Instructions to follow
For this exercise, copy out each line of the material below that includes "bowling".

Provided material
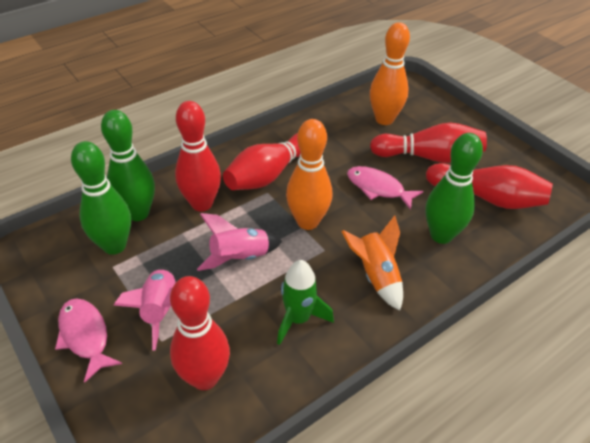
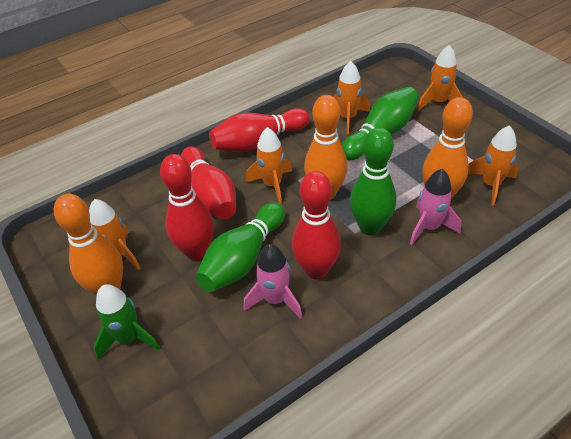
orange bowling pin: 2 -> 3
orange rocket: 1 -> 5
pink fish: 2 -> 0
red bowling pin: 5 -> 4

Worked solution
orange bowling pin: 2 -> 3
red bowling pin: 5 -> 4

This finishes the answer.